Scene images with change listings:
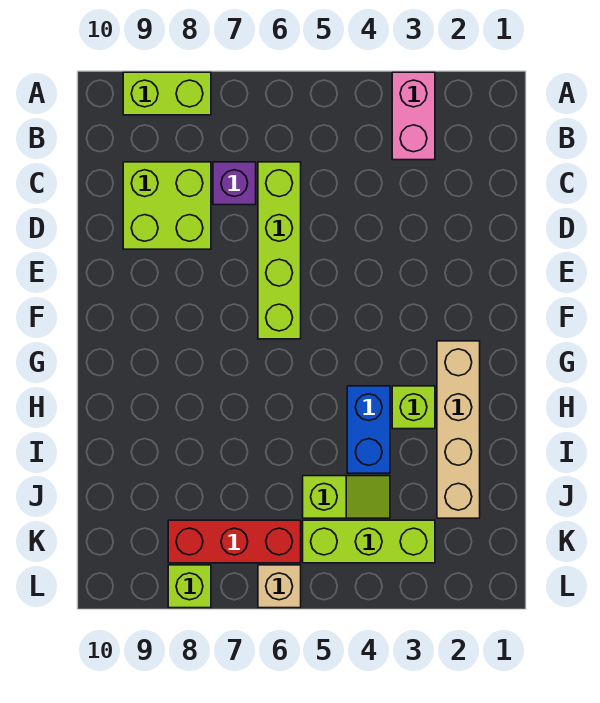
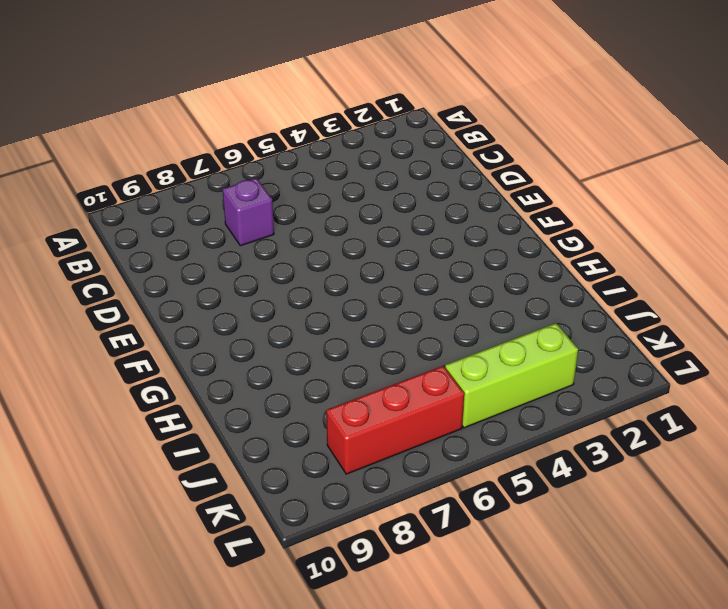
none -> pink 1x2 brick [392,72,435,160]
none -> lime 1x2 brick [123,72,211,115]
none -> lime 1x4 brick [258,162,301,339]

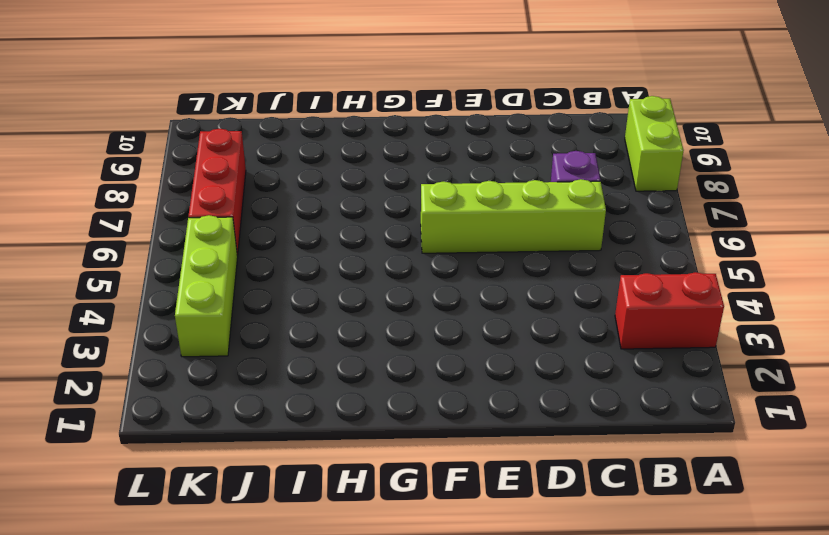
red 1x2 brick [615,272,724,349] -> pink 1x2 brick [392,72,435,160]
none -> lime 2x2 brick [123,162,211,249]
none -> tan 1x4 brick [437,341,480,518]
none -> lime 1x1 brick [392,386,435,429]

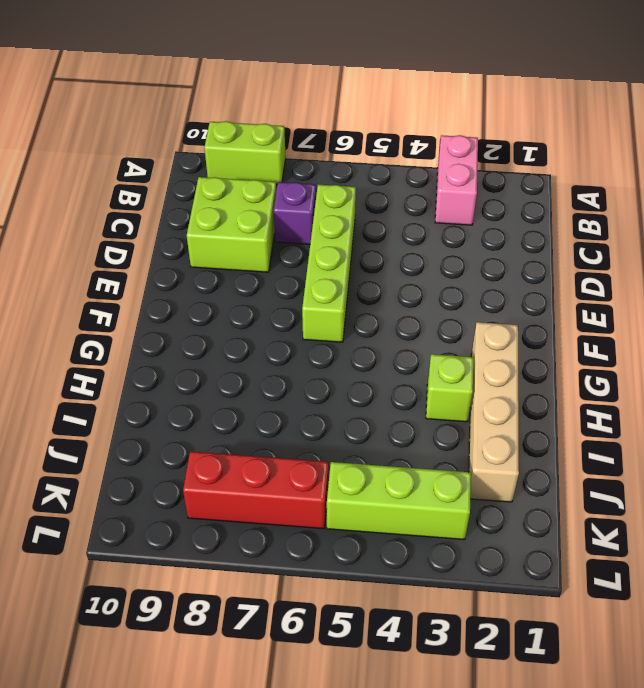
none -> blue 1x2 brick [347,386,390,473]
none -> lime 1x2 slope [303,476,390,518]
none -> tan 1x1 brick [258,565,301,608]

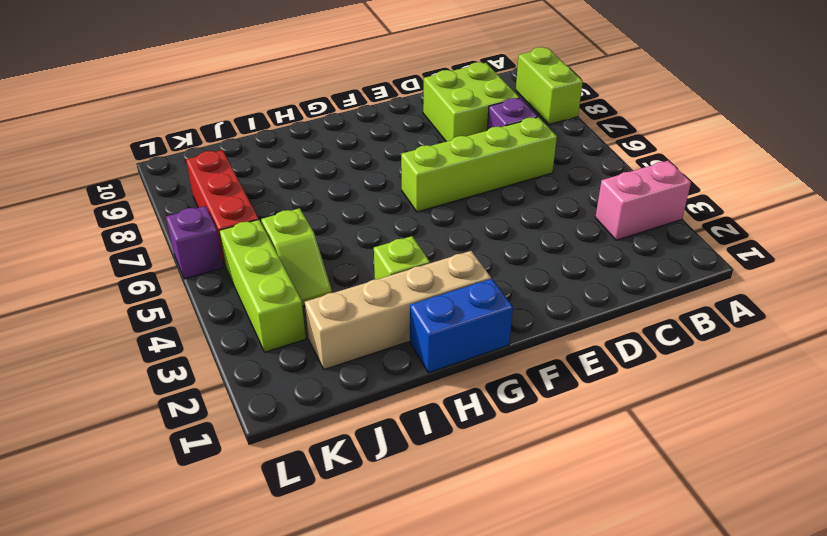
blue 1x2 brick [410,279,513,373] -> blue 1x2 brick moved to [347,386,390,473]
purple 1x1 brick [166,206,223,279] -> tan 1x1 brick [258,565,301,608]
none -> lime 1x1 brick [168,565,211,608]

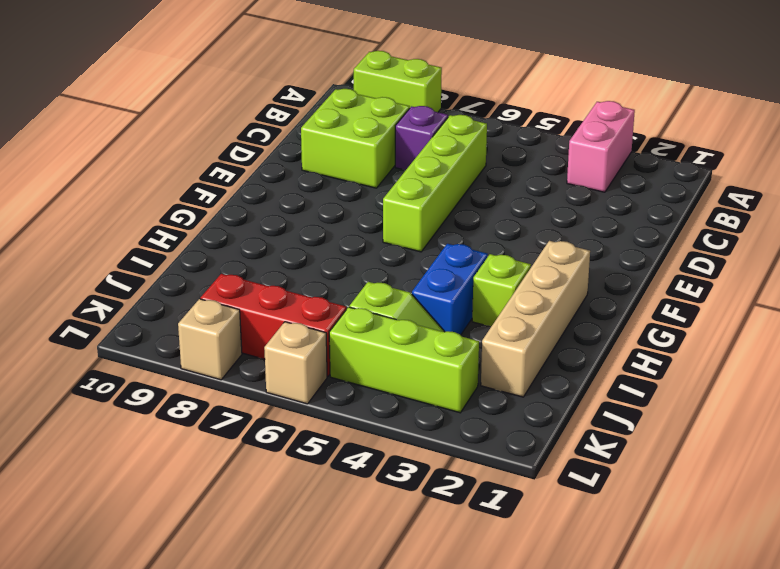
tan 1x1 brick [178,299,242,380] -> lime 1x1 brick [168,565,211,608]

▶ **WORK REQUIRED**: Return, exactly as they stand, all of the lines above, but not the pictures.

▶ **EXERCISE RESULT**:
none -> pink 1x2 brick [392,72,435,160]
none -> lime 1x2 brick [123,72,211,115]
none -> lime 1x4 brick [258,162,301,339]

red 1x2 brick [615,272,724,349] -> pink 1x2 brick [392,72,435,160]
none -> lime 2x2 brick [123,162,211,249]
none -> tan 1x4 brick [437,341,480,518]
none -> lime 1x1 brick [392,386,435,429]

none -> blue 1x2 brick [347,386,390,473]
none -> lime 1x2 slope [303,476,390,518]
none -> tan 1x1 brick [258,565,301,608]

blue 1x2 brick [410,279,513,373] -> blue 1x2 brick moved to [347,386,390,473]
purple 1x1 brick [166,206,223,279] -> tan 1x1 brick [258,565,301,608]
none -> lime 1x1 brick [168,565,211,608]

tan 1x1 brick [178,299,242,380] -> lime 1x1 brick [168,565,211,608]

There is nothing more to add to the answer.